Coordinate-based change listings:
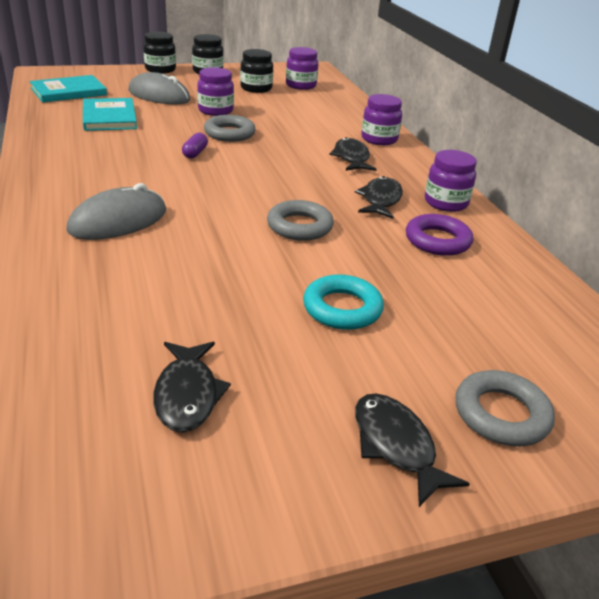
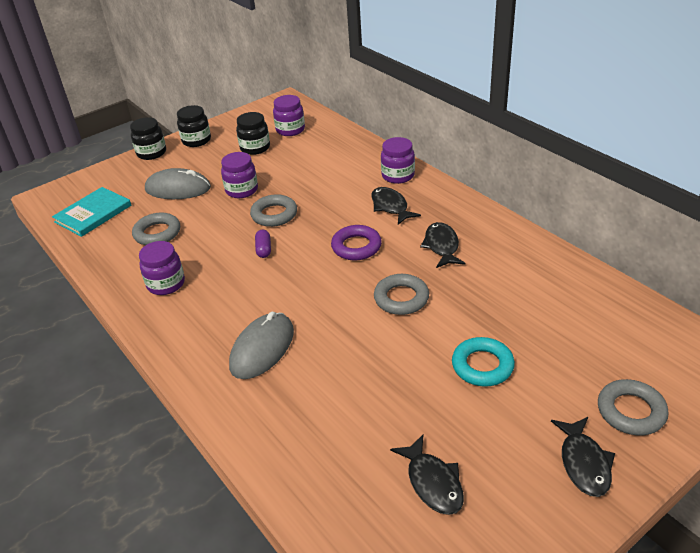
camera: 15 degrees left, 5 degrees up
(109, 117) = (157, 233): turquoise book -> grey ring
(396, 445) = (584, 463): black fish -> black fish turned 135 degrees counterclockwise
(437, 241) = (507, 273): purple ring -> purple ring (356, 247)
(446, 203) = (490, 230): purple jar -> purple jar (166, 284)

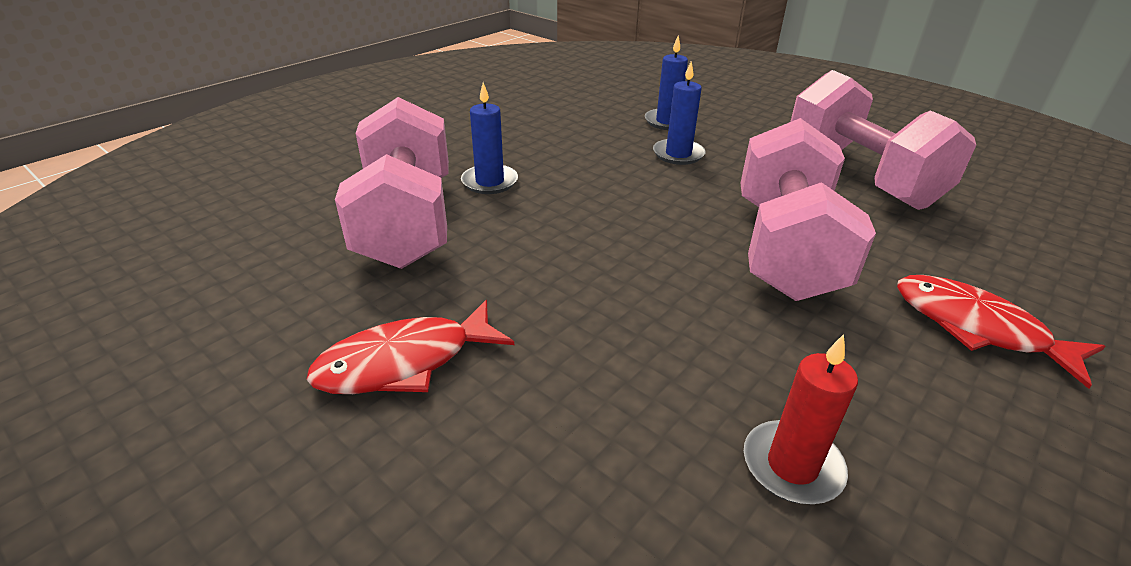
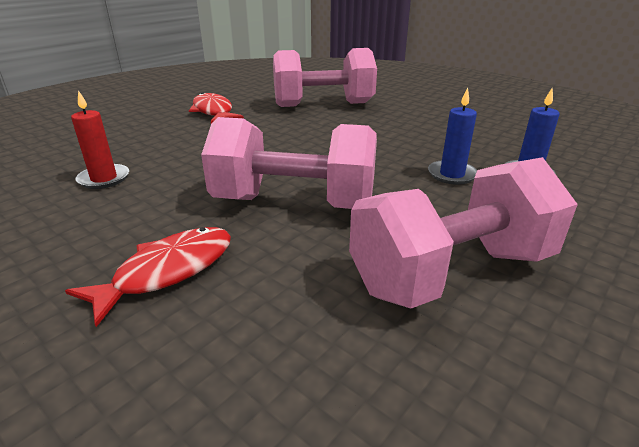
camera: 90 degrees right, 5 degrees down
(490, 182) = (374, 118): blue candle -> none

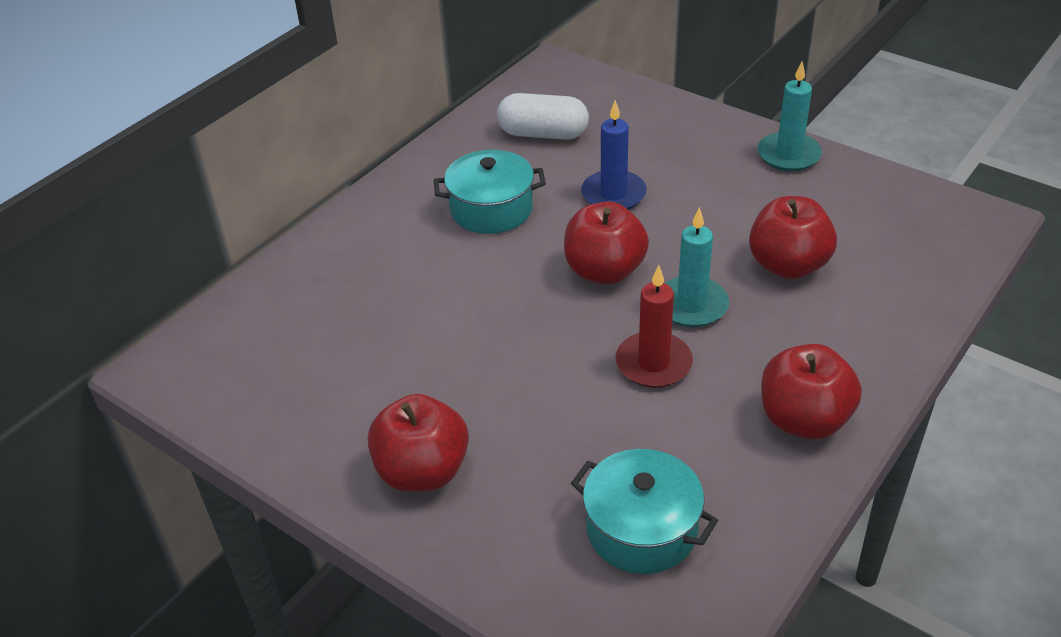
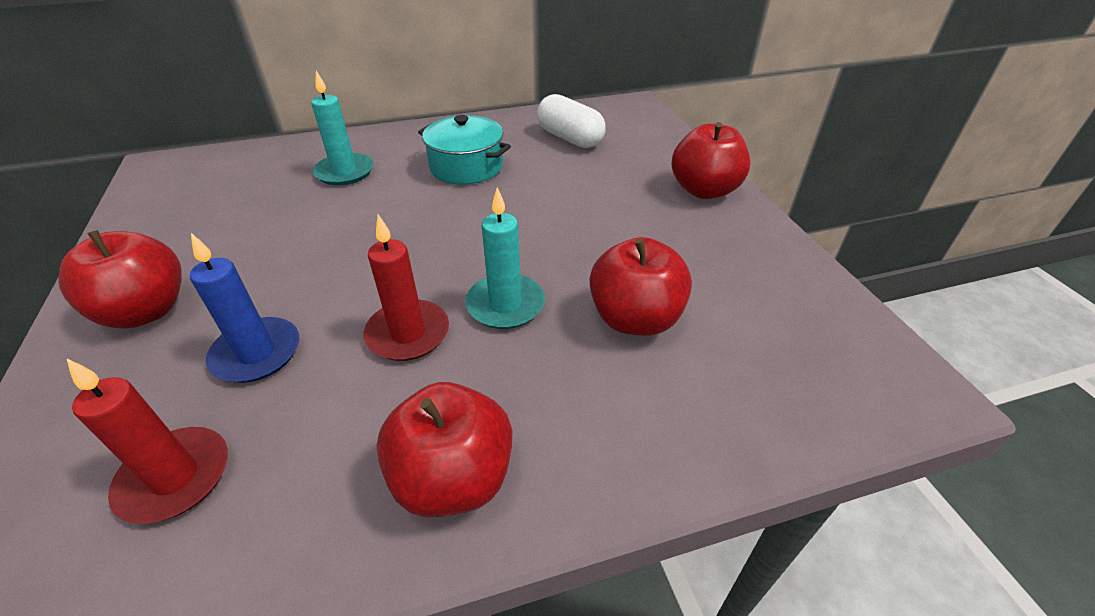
camera: 35 degrees right, 0 degrees up
(604, 271) = (478, 243): red apple -> red apple (704, 190)
(613, 194) = (563, 195): blue candle -> blue candle (256, 353)
(641, 529) = (175, 477): turquoise pot -> red candle
(788, 155) = (752, 231): turquoise candle -> turquoise candle (345, 172)

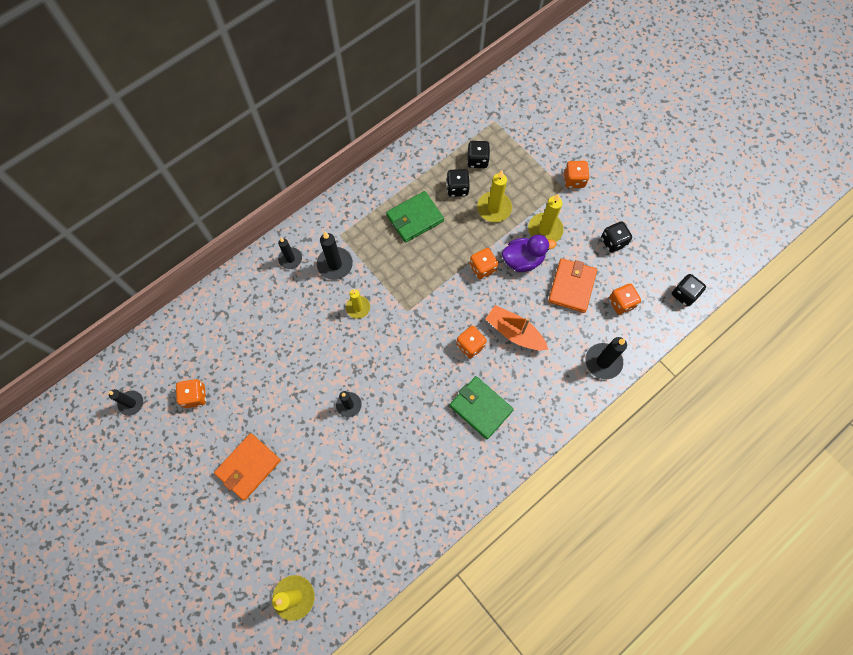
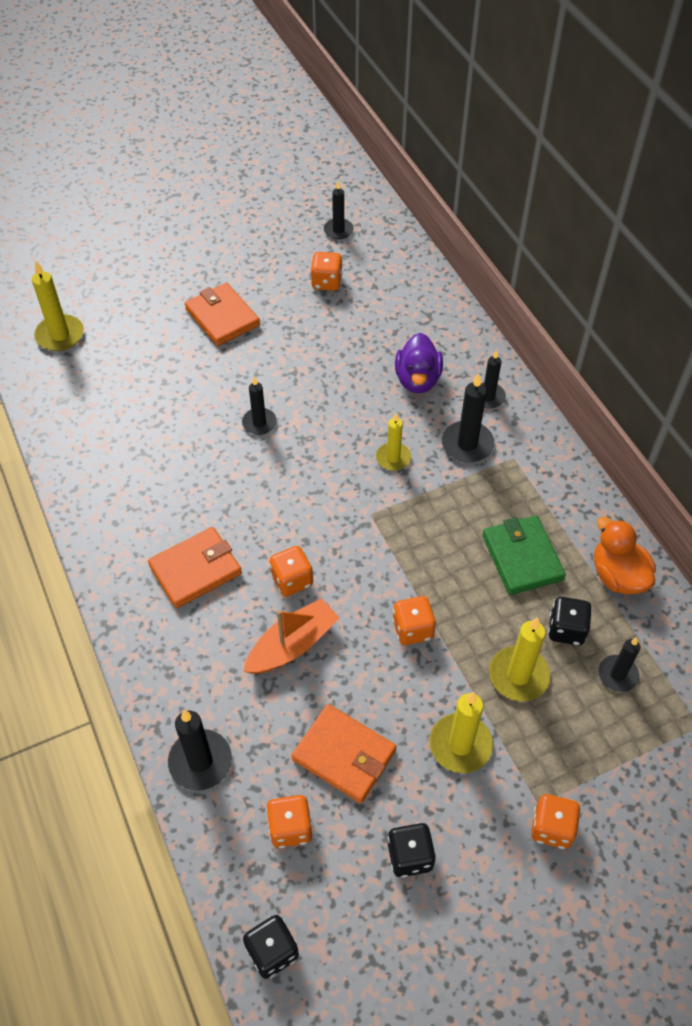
camera: 105 degrees right, 15 degrees down
(413, 167) = (617, 575): none -> orange duck
(477, 160) = (617, 674): black dice -> black candle
(480, 408) = (195, 570): green wallet -> orange wallet
(523, 260) = (412, 693): purple duck -> purple duck (417, 380)

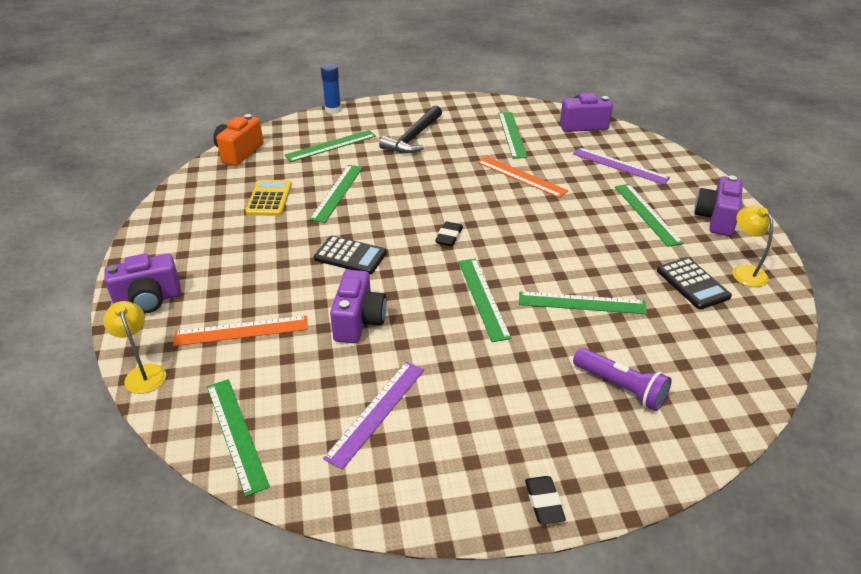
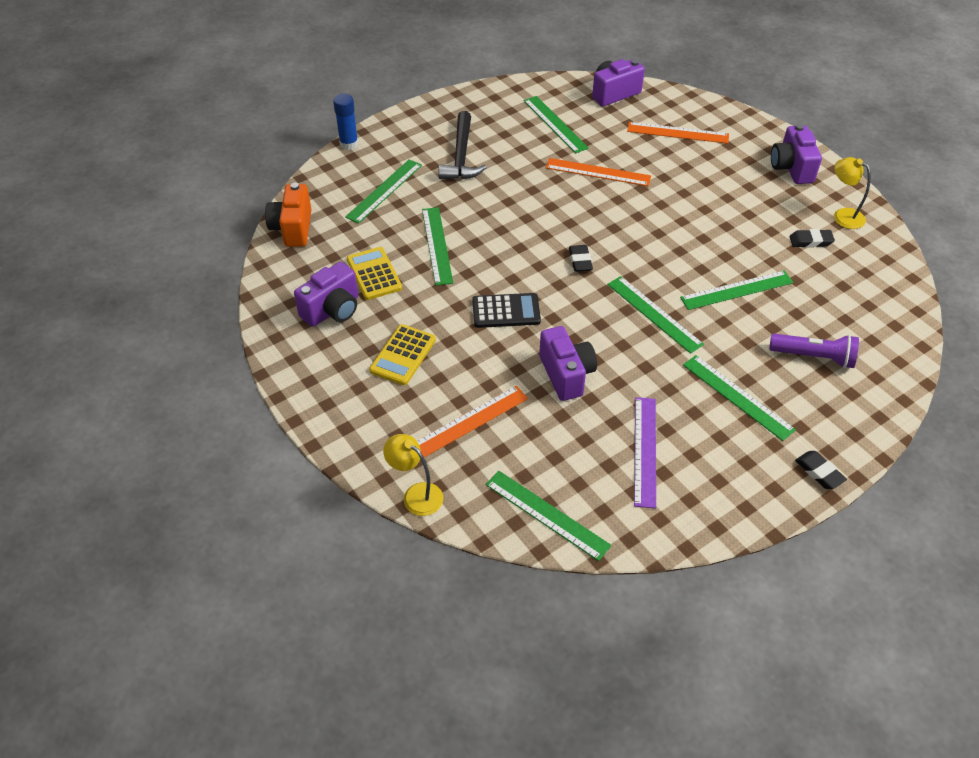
camera: 25 degrees left, 10 degrees up
(148, 300) = (353, 424): purple camera -> purple camera (332, 310)
(236, 262) = (403, 355): none -> yellow calculator
(620, 166) = (678, 133): purple ruler -> orange ruler
(647, 214) = (733, 180): green ruler -> green ruler (737, 397)
(692, 284) = (810, 241): black calculator -> black eraser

Problem statement: Could you set down the records above word for word, without any of the pictures?

Solution:
camera: 15 degrees left, 5 degrees up
(109, 117) = (157, 233): turquoise book -> grey ring
(396, 445) = (584, 463): black fish -> black fish turned 135 degrees counterclockwise
(437, 241) = (507, 273): purple ring -> purple ring (356, 247)
(446, 203) = (490, 230): purple jar -> purple jar (166, 284)

camera: 90 degrees right, 5 degrees down
(490, 182) = (374, 118): blue candle -> none

camera: 35 degrees right, 0 degrees up
(604, 271) = (478, 243): red apple -> red apple (704, 190)
(613, 194) = (563, 195): blue candle -> blue candle (256, 353)
(641, 529) = (175, 477): turquoise pot -> red candle
(788, 155) = (752, 231): turquoise candle -> turquoise candle (345, 172)

camera: 105 degrees right, 15 degrees down
(413, 167) = (617, 575): none -> orange duck
(477, 160) = (617, 674): black dice -> black candle
(480, 408) = (195, 570): green wallet -> orange wallet
(523, 260) = (412, 693): purple duck -> purple duck (417, 380)

camera: 25 degrees left, 10 degrees up
(148, 300) = (353, 424): purple camera -> purple camera (332, 310)
(236, 262) = (403, 355): none -> yellow calculator
(620, 166) = (678, 133): purple ruler -> orange ruler
(647, 214) = (733, 180): green ruler -> green ruler (737, 397)
(692, 284) = (810, 241): black calculator -> black eraser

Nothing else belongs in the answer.